(Data extracted from a collection)
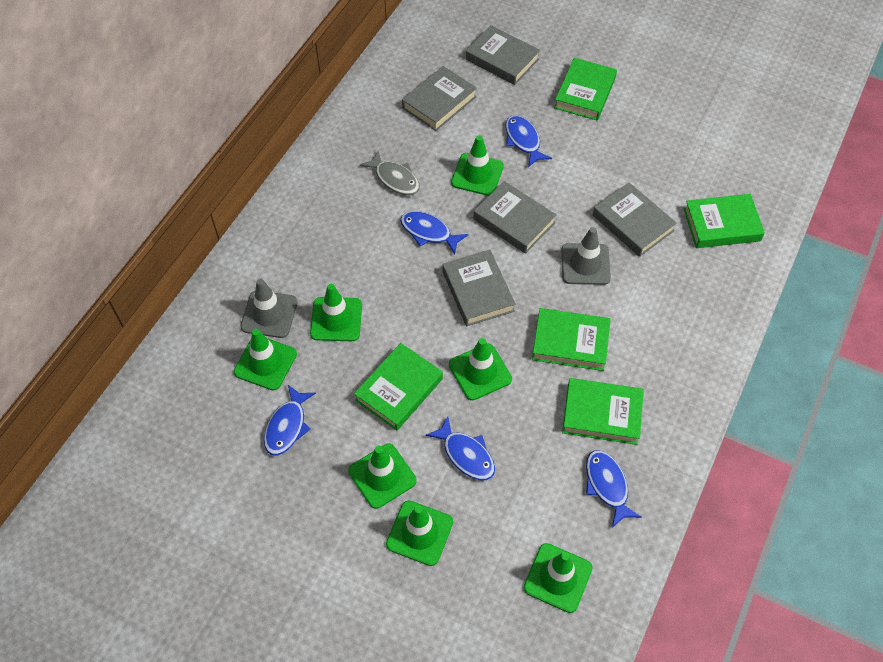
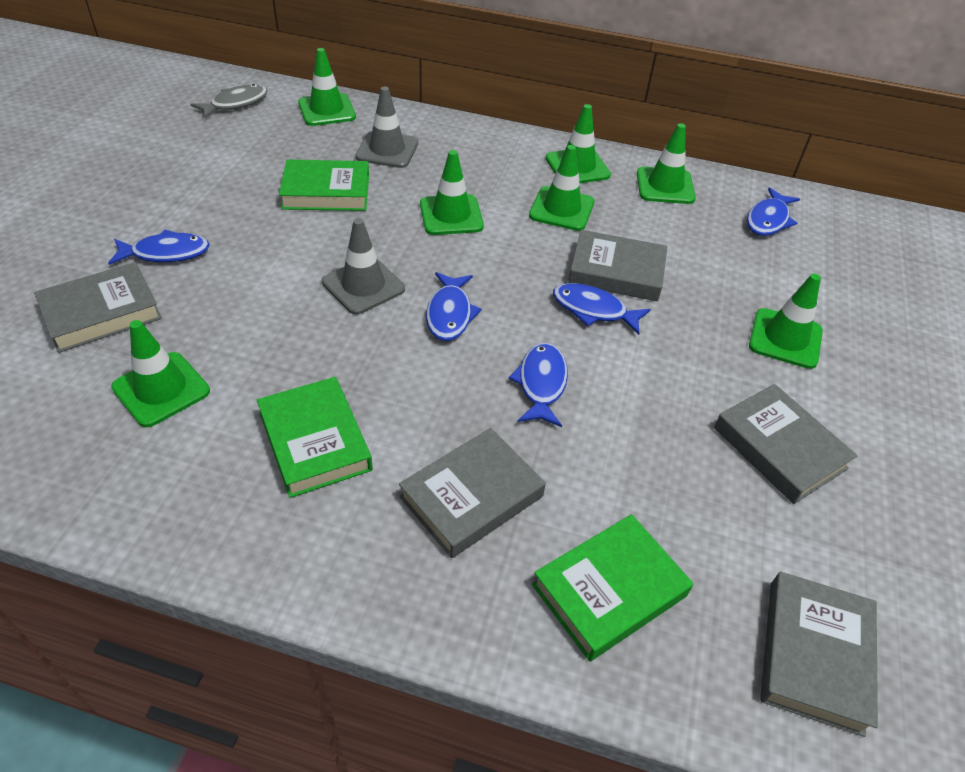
green book: 5 -> 3

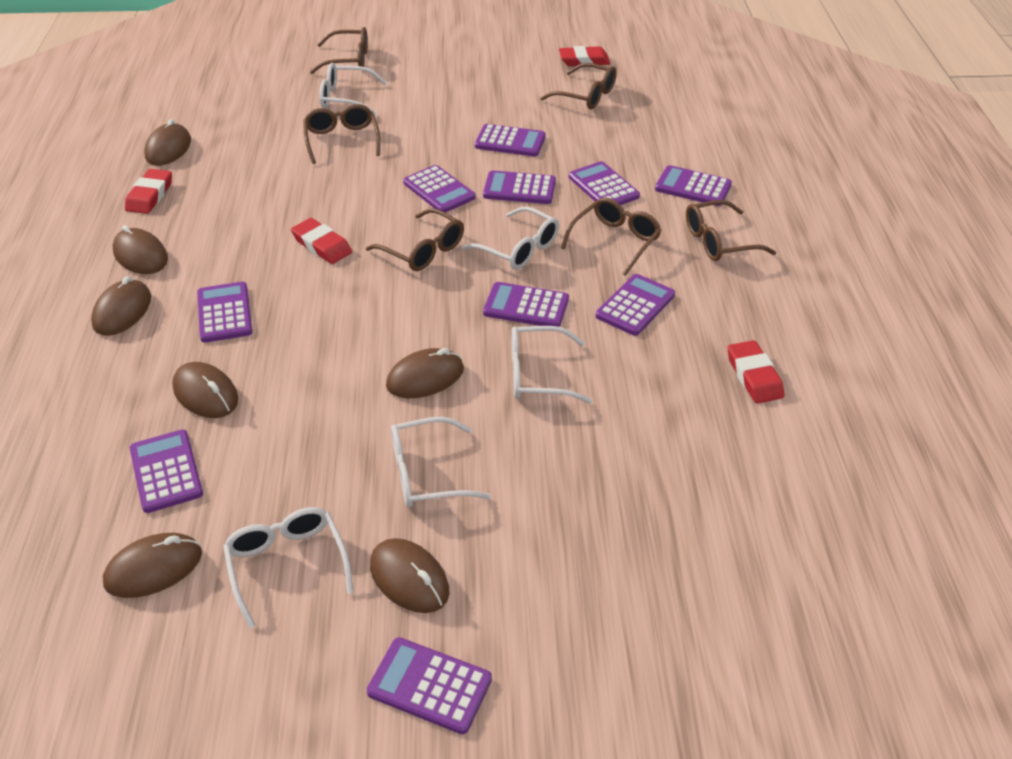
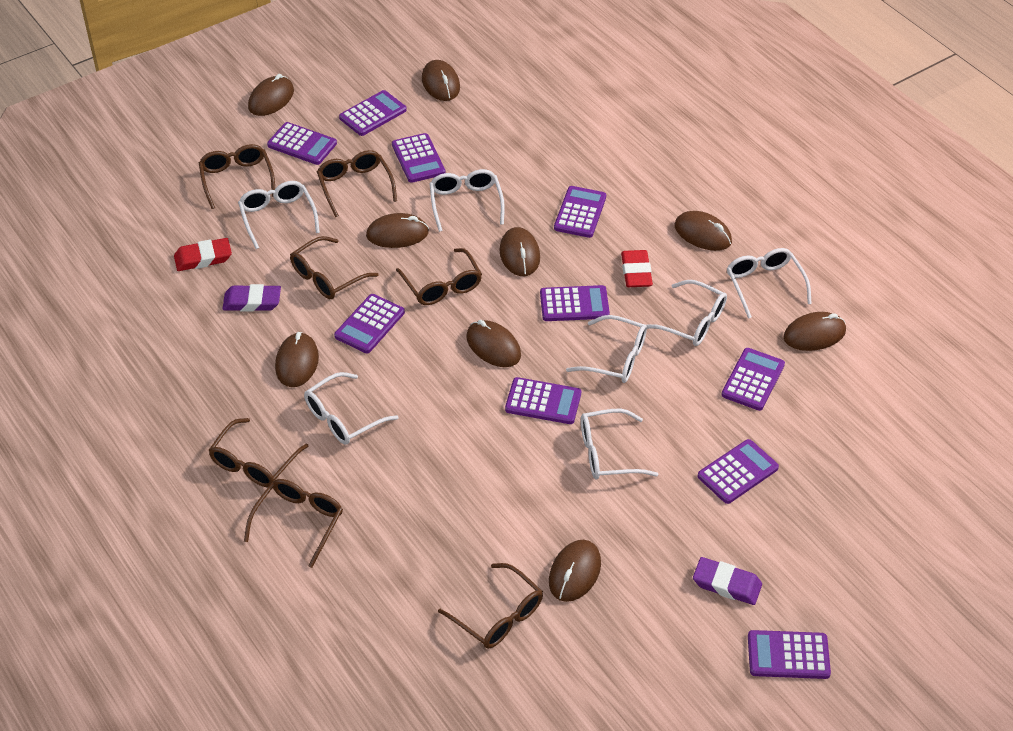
brown glasses: 6 -> 7
brown mouse: 7 -> 9
purple eraser: 0 -> 2
red eraser: 4 -> 2
white glasses: 5 -> 7

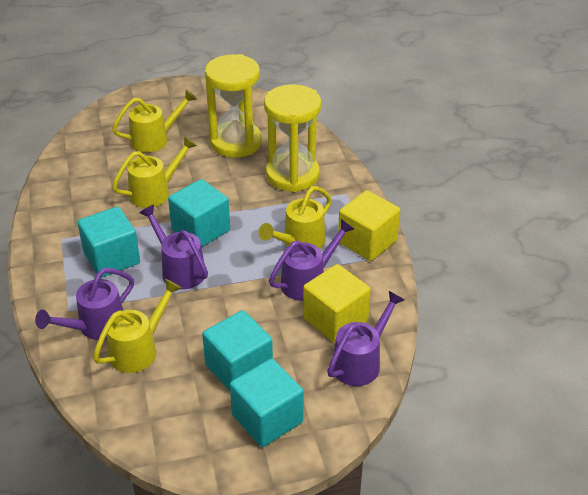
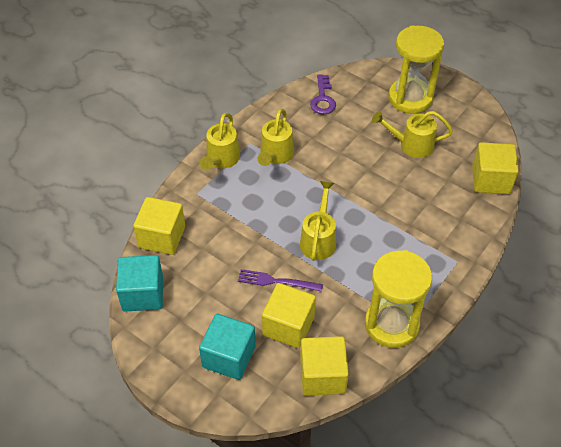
purple fork: 0 -> 1
purple key: 0 -> 1
purple watering can: 4 -> 0
turquoise cube: 4 -> 2
yellow cube: 2 -> 4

- Work order
Gather from the entries above all lines that include the string "purple".

- Response area
purple eraser: 0 -> 2
purple fork: 0 -> 1
purple key: 0 -> 1
purple watering can: 4 -> 0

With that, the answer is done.